- **WHAT YOU WILL DO**:
Starting with the line that contains "(287, 288) = (292, 185): white" and ending with the final line of the data below, print those lines exactly and nothing else.

- **EXERCISE MATERIAL**:
--- START ---

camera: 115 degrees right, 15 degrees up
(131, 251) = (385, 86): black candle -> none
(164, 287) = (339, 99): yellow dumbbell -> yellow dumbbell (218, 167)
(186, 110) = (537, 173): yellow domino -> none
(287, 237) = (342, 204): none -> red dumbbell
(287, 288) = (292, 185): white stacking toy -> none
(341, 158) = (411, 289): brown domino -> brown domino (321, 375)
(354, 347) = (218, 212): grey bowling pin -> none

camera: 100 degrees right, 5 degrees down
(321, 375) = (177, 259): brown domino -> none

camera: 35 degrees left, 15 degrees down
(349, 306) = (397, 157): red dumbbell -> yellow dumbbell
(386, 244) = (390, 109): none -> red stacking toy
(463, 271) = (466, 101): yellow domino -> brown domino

--- END ---

- **REPLY**:
(287, 288) = (292, 185): white stacking toy -> none
(341, 158) = (411, 289): brown domino -> brown domino (321, 375)
(354, 347) = (218, 212): grey bowling pin -> none

camera: 100 degrees right, 5 degrees down
(321, 375) = (177, 259): brown domino -> none

camera: 35 degrees left, 15 degrees down
(349, 306) = (397, 157): red dumbbell -> yellow dumbbell
(386, 244) = (390, 109): none -> red stacking toy
(463, 271) = (466, 101): yellow domino -> brown domino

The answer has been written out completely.